* Task requirements
Return the lines below that contain "moved".

* Dataset extract
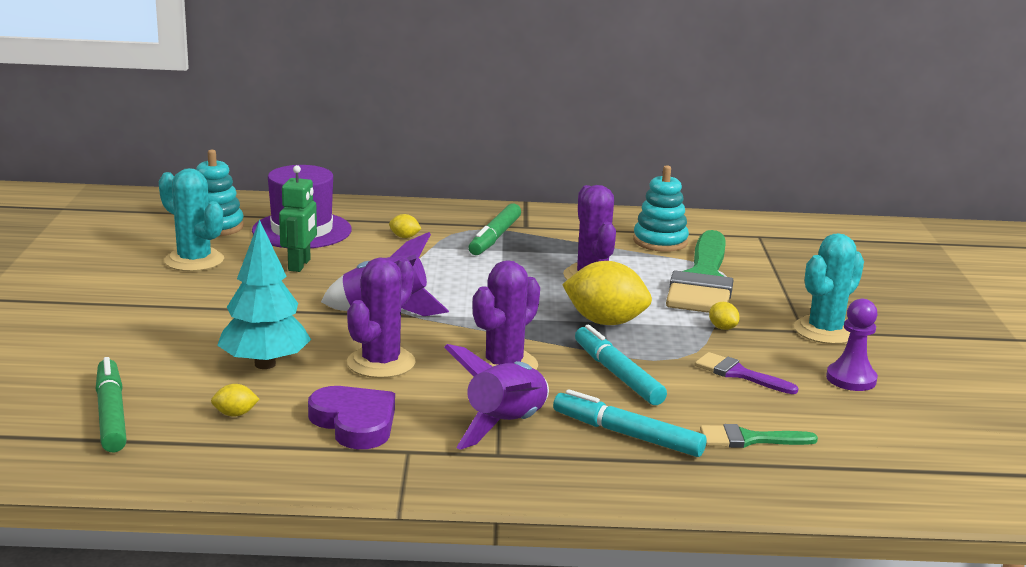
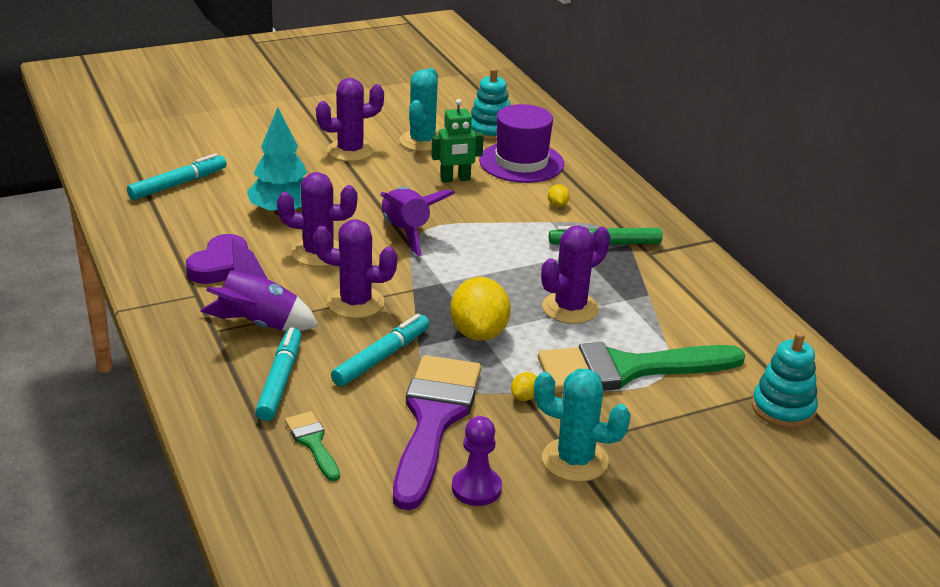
camera: 65 degrees right, 10 degrees up
green marker [95,357,127,452] -> turquoise marker [127,153,227,200]
yellow lemon [211,384,259,417] -> none
turquoise stacking toy [633,165,689,252] -> turquoise stacking toy moved to [752,332,818,428]
purple brush [695,352,799,394] -> purple brush [393,355,481,510], size x2.22
none -> purple cactus [316,78,384,162]

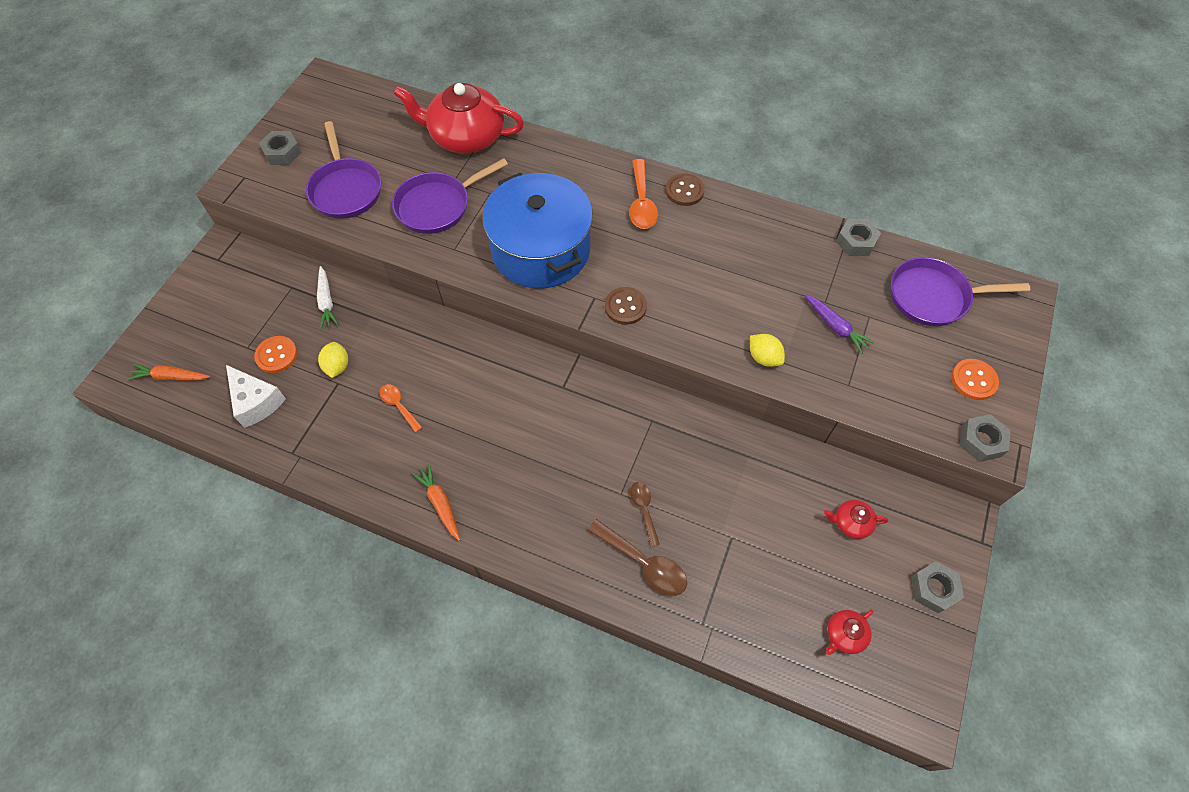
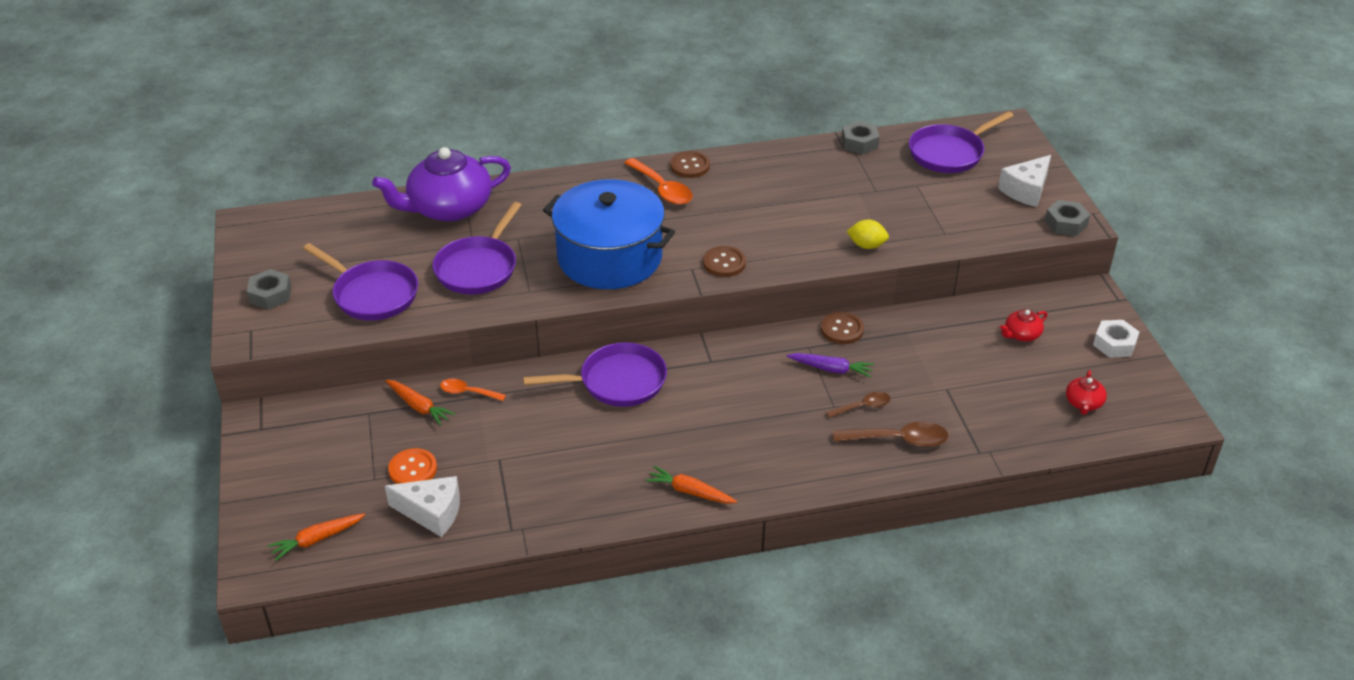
camera: 35 degrees left, 20 degrees down
white carrot [317,266,339,329] -> orange carrot [385,380,455,426]
yellow lemon [318,342,348,378] -> none
orange spoon [379,384,423,433] -> orange spoon moved to [440,379,506,401]
red teapot [394,83,524,154] -> purple teapot [372,147,511,222]
brown spoon [630,482,660,547] -> brown spoon turned 120 degrees clockwise [826,392,890,418]
purple carrot [804,294,875,354] -> purple carrot moved to [787,353,874,378]
grey nut [911,561,964,613] -> white nut [1093,320,1139,358]
orange button [951,359,999,400] -> white cheese [998,155,1051,207]
none -> purple pan [523,342,667,407]
none -> brown button [821,312,864,344]

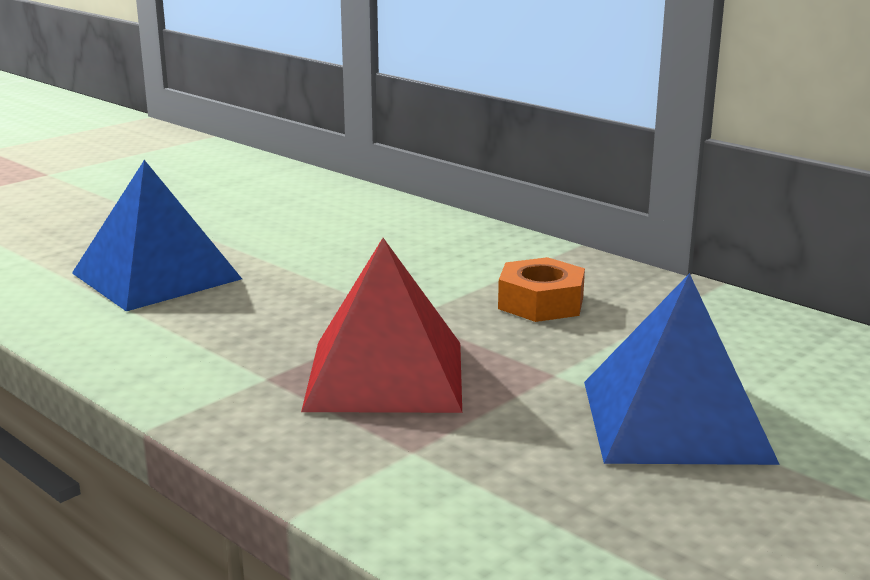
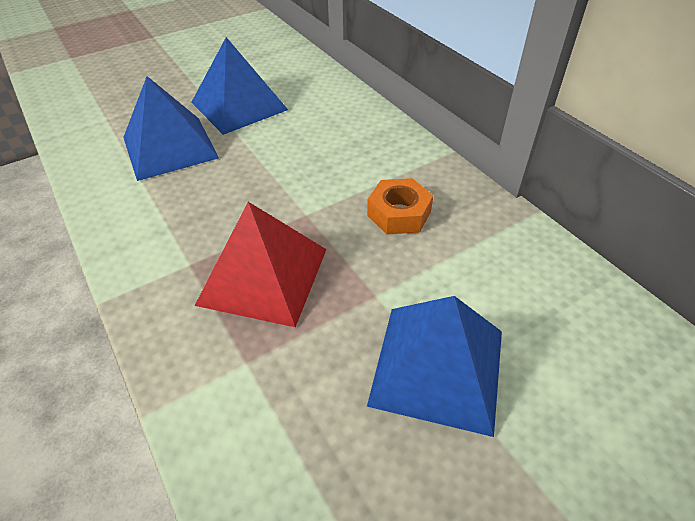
camera: 15 degrees right, 25 degrees up
none -> blue pyramid [191,37,288,135]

* Task answer
turquoise stacking toy [633,165,689,252] -> turquoise stacking toy moved to [752,332,818,428]
orange spoon [379,384,423,433] -> orange spoon moved to [440,379,506,401]
purple carrot [804,294,875,354] -> purple carrot moved to [787,353,874,378]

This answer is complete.